------ Records for the exercise ------
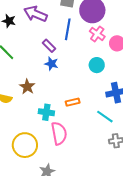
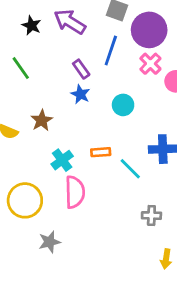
cyan circle: (97, 65) -> (123, 105), moved
cyan cross: (46, 112) -> (62, 160), turned 35
cyan line: (105, 117) -> (130, 169), moved

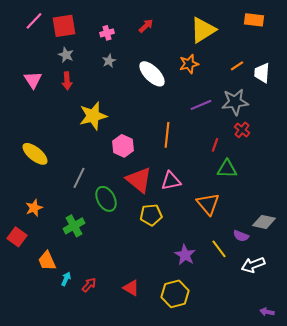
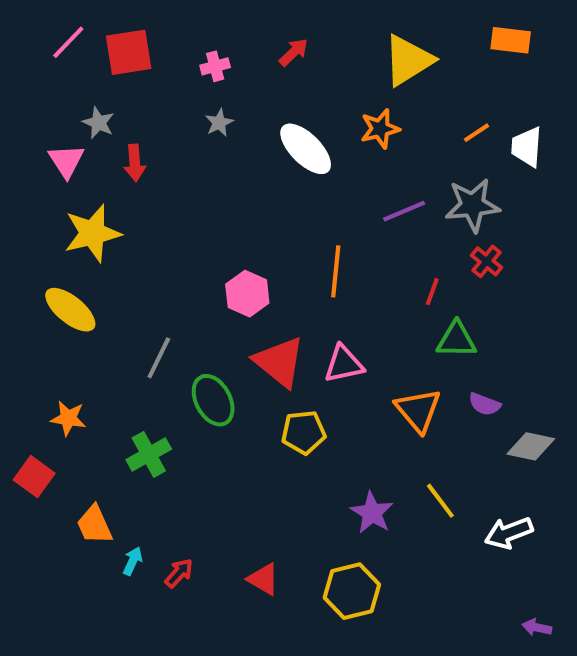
gray star: (66, 55) -> (98, 123), moved
yellow star: (93, 116) -> (92, 233), moved
orange star: (34, 208) -> (68, 418), turned 30
purple semicircle: (241, 236) -> (485, 404), moved

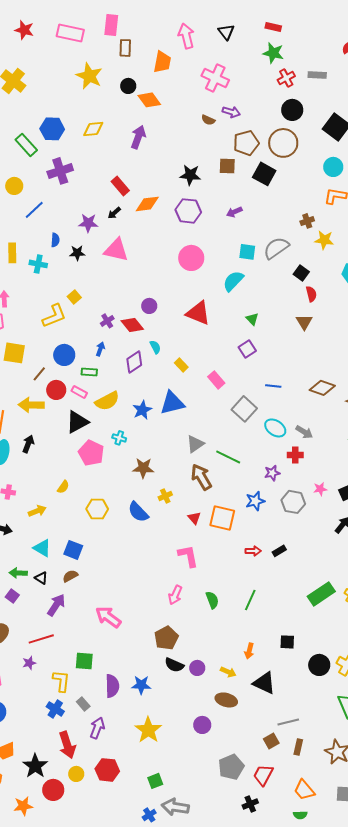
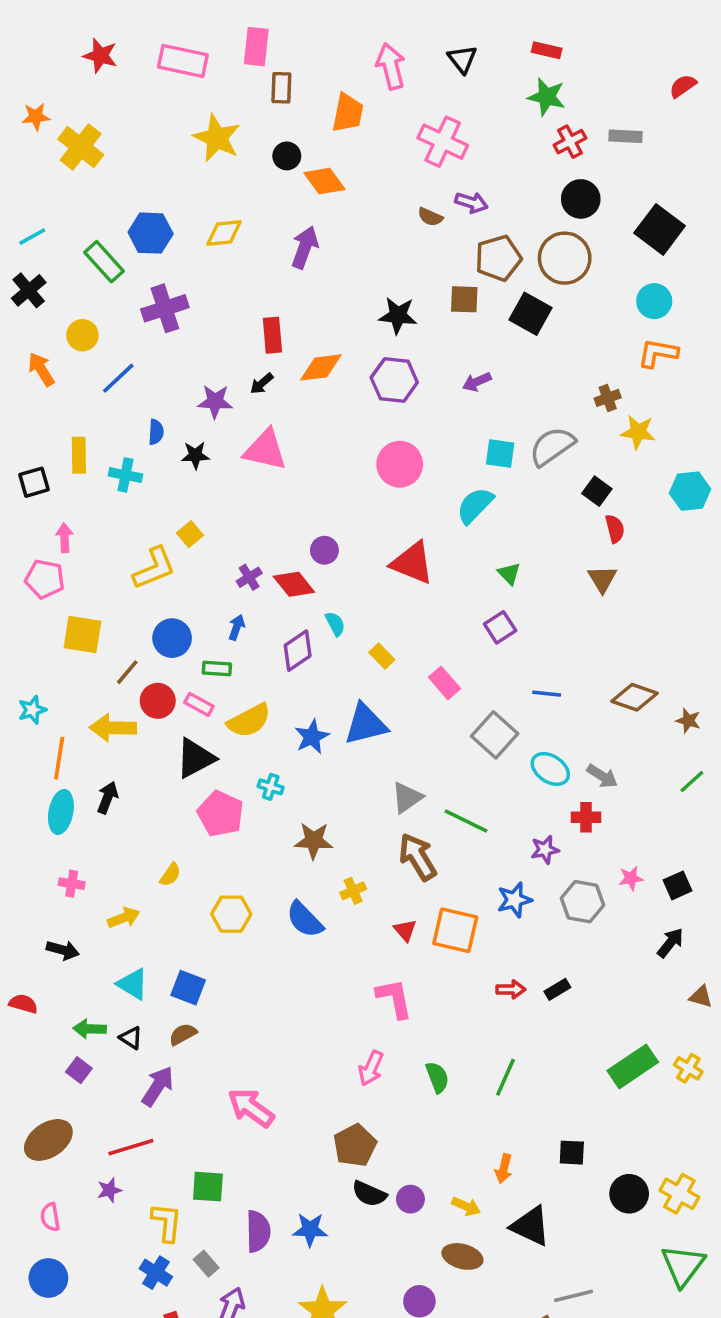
red rectangle: (120, 186) -> (272, 335), turned 36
------
§ **Exercise description**
Pictures are to be left out; please print the rest of the records above word for word.

§ **Answer section**
cyan circle: (97, 65) -> (123, 105), moved
cyan cross: (46, 112) -> (62, 160), turned 35
cyan line: (105, 117) -> (130, 169), moved

gray star: (66, 55) -> (98, 123), moved
yellow star: (93, 116) -> (92, 233), moved
orange star: (34, 208) -> (68, 418), turned 30
purple semicircle: (241, 236) -> (485, 404), moved

red rectangle: (120, 186) -> (272, 335), turned 36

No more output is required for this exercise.